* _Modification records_

────────

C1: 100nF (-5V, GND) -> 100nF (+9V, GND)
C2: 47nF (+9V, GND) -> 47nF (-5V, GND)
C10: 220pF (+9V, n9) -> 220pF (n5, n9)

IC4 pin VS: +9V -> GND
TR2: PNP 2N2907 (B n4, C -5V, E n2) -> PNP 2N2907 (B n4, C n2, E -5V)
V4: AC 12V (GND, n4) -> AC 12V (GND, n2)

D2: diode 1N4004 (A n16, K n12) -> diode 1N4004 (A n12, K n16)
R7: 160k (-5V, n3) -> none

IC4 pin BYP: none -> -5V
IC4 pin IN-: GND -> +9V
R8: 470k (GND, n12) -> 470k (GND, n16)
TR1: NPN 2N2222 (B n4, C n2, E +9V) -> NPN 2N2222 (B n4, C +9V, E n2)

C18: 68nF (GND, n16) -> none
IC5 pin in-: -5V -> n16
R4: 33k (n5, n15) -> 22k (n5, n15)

────────

Each record must be returned exactly as it is written.

* _Task output_
C1: 100nF (-5V, GND) -> 100nF (+9V, GND)
C2: 47nF (+9V, GND) -> 47nF (-5V, GND)
C10: 220pF (+9V, n9) -> 220pF (n5, n9)

IC4 pin VS: +9V -> GND
TR2: PNP 2N2907 (B n4, C -5V, E n2) -> PNP 2N2907 (B n4, C n2, E -5V)
V4: AC 12V (GND, n4) -> AC 12V (GND, n2)

D2: diode 1N4004 (A n16, K n12) -> diode 1N4004 (A n12, K n16)
R7: 160k (-5V, n3) -> none

IC4 pin BYP: none -> -5V
IC4 pin IN-: GND -> +9V
R8: 470k (GND, n12) -> 470k (GND, n16)
TR1: NPN 2N2222 (B n4, C n2, E +9V) -> NPN 2N2222 (B n4, C +9V, E n2)

C18: 68nF (GND, n16) -> none
IC5 pin in-: -5V -> n16
R4: 33k (n5, n15) -> 22k (n5, n15)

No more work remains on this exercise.